╭──
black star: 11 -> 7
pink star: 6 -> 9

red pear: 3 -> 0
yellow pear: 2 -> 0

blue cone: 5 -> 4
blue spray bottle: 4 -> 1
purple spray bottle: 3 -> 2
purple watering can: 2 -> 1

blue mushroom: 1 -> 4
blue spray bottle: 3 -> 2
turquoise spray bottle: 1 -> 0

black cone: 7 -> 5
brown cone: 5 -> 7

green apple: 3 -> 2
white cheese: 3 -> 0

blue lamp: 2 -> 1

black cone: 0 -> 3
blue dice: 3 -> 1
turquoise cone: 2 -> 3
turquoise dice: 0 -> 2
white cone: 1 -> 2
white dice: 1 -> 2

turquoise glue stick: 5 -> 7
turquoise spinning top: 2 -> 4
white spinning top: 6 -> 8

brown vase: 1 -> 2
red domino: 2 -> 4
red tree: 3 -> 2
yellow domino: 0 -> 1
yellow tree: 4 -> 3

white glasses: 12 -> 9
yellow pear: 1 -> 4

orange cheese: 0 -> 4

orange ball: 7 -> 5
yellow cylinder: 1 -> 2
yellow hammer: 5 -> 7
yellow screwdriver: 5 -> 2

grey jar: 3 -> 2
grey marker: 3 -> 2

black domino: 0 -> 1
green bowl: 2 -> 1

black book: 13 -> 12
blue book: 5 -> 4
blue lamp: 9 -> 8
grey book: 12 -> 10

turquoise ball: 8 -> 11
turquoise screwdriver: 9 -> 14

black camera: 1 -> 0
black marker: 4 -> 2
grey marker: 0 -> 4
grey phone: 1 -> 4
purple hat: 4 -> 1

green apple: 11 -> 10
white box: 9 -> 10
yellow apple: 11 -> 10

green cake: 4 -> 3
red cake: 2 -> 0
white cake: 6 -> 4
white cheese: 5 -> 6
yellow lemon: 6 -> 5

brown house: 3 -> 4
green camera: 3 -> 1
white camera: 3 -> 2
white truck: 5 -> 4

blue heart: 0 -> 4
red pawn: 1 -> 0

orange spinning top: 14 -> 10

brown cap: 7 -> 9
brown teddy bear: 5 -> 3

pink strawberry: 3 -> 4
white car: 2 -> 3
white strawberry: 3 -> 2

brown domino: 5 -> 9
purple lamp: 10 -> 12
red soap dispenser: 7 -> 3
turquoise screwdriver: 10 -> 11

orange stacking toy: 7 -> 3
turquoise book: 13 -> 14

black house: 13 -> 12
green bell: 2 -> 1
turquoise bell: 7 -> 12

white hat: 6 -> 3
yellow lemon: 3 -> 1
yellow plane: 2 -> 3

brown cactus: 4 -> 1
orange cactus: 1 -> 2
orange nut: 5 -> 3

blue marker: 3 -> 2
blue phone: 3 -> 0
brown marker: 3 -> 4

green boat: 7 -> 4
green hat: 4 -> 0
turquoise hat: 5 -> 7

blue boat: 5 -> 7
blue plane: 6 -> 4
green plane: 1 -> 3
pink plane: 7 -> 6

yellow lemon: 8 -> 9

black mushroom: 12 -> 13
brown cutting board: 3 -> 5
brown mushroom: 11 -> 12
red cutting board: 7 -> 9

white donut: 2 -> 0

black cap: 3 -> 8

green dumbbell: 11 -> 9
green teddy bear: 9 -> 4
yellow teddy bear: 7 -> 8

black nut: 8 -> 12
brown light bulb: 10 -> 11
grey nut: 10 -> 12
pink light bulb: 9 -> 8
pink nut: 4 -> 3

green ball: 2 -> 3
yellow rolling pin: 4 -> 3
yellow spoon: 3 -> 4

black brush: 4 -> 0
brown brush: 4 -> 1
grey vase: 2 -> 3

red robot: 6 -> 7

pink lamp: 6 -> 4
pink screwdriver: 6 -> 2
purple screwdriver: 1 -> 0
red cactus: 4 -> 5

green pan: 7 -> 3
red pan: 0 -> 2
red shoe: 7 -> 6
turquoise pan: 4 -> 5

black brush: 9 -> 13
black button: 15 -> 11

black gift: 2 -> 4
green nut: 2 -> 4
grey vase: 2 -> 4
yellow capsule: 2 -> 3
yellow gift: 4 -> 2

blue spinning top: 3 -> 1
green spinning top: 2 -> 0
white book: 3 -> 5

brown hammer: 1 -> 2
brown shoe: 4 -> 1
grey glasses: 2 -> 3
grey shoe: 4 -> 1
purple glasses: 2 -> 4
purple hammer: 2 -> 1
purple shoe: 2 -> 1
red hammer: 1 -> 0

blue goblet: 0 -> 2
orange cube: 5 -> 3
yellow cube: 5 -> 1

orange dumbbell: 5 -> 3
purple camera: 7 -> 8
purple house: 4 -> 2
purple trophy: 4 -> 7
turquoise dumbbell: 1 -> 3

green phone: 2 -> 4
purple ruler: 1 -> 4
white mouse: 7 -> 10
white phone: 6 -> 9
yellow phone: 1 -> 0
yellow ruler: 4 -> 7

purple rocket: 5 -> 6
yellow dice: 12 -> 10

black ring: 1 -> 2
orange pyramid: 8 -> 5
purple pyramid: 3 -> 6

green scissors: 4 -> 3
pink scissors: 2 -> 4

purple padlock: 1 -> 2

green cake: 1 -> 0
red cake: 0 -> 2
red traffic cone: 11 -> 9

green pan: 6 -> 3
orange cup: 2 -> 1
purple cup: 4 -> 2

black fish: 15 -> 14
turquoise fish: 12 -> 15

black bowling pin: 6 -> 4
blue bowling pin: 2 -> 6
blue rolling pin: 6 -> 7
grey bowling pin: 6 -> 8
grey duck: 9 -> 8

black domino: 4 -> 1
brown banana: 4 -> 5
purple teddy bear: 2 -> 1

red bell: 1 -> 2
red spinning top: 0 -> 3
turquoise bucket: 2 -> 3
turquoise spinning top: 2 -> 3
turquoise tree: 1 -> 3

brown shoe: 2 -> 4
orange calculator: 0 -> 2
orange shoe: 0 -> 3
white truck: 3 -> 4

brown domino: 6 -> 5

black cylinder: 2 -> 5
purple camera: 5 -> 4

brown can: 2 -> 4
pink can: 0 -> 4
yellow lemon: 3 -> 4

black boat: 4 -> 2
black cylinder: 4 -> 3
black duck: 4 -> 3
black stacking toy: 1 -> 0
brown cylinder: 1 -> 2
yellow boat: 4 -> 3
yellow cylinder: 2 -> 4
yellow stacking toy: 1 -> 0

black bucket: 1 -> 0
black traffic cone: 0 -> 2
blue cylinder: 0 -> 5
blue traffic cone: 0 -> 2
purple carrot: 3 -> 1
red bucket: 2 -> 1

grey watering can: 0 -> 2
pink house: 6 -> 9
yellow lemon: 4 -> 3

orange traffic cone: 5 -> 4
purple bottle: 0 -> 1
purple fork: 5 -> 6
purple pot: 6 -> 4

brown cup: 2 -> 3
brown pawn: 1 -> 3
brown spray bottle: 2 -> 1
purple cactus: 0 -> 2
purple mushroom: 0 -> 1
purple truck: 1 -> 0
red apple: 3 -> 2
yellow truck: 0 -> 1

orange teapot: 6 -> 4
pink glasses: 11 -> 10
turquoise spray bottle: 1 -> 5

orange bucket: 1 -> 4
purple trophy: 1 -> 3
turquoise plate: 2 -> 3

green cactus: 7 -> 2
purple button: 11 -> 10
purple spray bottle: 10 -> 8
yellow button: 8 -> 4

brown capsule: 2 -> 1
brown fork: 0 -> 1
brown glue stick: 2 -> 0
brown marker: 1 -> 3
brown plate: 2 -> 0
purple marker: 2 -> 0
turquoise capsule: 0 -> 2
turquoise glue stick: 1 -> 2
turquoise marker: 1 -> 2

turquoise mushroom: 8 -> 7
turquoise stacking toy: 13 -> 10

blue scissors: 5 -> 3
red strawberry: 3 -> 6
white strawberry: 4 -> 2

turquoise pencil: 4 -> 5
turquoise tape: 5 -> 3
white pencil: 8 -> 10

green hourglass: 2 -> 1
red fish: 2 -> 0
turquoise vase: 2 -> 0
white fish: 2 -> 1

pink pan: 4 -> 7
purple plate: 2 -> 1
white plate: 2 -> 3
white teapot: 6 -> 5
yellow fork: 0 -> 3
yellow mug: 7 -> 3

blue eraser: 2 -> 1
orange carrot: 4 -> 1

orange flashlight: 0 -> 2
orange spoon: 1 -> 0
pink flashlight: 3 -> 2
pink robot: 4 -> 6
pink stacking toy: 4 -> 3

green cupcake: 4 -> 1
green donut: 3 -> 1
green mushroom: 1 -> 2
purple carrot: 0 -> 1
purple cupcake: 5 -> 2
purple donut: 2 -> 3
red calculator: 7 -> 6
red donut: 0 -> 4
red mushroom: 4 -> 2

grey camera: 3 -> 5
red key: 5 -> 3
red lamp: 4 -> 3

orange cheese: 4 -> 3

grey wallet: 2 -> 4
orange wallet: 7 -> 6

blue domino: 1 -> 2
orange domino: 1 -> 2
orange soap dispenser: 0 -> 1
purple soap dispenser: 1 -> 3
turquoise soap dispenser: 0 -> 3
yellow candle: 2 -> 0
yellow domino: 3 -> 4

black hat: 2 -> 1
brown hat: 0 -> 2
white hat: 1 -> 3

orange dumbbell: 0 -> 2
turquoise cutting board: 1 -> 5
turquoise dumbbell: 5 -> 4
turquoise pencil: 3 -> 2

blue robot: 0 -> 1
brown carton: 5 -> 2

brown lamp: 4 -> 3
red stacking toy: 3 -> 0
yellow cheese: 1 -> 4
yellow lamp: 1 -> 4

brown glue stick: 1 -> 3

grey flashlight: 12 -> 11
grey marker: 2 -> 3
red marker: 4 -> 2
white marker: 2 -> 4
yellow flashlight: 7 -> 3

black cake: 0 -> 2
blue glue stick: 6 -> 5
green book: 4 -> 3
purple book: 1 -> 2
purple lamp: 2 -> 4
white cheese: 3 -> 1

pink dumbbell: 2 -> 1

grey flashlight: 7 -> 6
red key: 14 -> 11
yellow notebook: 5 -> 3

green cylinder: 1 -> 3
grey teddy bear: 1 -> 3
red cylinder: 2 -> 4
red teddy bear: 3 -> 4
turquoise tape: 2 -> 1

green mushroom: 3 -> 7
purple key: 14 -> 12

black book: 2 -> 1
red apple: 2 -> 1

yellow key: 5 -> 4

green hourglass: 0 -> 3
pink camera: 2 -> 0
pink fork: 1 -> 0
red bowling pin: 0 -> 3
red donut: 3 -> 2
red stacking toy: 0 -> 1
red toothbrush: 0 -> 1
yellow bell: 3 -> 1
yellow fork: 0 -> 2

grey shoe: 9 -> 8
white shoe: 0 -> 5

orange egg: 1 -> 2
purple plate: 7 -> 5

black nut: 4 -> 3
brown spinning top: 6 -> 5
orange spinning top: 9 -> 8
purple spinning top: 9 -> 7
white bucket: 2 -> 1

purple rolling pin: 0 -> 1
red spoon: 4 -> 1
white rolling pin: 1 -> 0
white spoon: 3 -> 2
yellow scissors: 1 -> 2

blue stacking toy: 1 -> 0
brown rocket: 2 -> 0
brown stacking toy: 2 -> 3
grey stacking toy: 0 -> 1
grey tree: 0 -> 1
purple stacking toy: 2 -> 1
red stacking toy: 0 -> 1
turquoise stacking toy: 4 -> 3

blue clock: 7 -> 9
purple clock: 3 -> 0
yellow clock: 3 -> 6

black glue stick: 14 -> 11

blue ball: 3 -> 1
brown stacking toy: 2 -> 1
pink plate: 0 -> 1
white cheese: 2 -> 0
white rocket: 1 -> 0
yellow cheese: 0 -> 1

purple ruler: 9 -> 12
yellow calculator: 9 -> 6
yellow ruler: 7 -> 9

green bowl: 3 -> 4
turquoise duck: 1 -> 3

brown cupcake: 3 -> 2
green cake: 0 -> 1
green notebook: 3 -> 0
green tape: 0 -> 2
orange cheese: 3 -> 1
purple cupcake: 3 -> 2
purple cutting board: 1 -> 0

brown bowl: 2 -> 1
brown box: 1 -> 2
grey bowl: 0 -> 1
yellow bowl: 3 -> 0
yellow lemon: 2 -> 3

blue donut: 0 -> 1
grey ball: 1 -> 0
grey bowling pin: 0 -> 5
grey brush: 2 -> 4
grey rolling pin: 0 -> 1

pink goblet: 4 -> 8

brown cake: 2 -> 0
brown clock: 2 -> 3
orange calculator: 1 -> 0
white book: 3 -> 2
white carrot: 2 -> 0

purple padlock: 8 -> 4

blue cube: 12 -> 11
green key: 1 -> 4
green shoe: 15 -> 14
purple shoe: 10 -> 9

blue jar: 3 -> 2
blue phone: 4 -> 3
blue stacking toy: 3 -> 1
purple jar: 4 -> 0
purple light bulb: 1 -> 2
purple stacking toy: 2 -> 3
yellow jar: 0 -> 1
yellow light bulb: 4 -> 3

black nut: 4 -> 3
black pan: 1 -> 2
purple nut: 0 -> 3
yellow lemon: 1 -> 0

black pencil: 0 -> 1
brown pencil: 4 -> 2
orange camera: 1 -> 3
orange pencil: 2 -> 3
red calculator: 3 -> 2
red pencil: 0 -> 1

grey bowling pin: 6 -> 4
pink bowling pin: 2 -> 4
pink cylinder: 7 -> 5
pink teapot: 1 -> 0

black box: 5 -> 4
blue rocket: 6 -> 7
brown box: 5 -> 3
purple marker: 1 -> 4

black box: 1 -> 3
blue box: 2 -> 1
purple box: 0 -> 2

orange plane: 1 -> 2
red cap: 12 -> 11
╰──
Work instructions
Taking the material above, extract exactly and only the lines from the line with "turquoise tape: 2 -> 1" to the line with "white spoon: 3 -> 2", inclusive of both.

Reply to the task
turquoise tape: 2 -> 1

green mushroom: 3 -> 7
purple key: 14 -> 12

black book: 2 -> 1
red apple: 2 -> 1

yellow key: 5 -> 4

green hourglass: 0 -> 3
pink camera: 2 -> 0
pink fork: 1 -> 0
red bowling pin: 0 -> 3
red donut: 3 -> 2
red stacking toy: 0 -> 1
red toothbrush: 0 -> 1
yellow bell: 3 -> 1
yellow fork: 0 -> 2

grey shoe: 9 -> 8
white shoe: 0 -> 5

orange egg: 1 -> 2
purple plate: 7 -> 5

black nut: 4 -> 3
brown spinning top: 6 -> 5
orange spinning top: 9 -> 8
purple spinning top: 9 -> 7
white bucket: 2 -> 1

purple rolling pin: 0 -> 1
red spoon: 4 -> 1
white rolling pin: 1 -> 0
white spoon: 3 -> 2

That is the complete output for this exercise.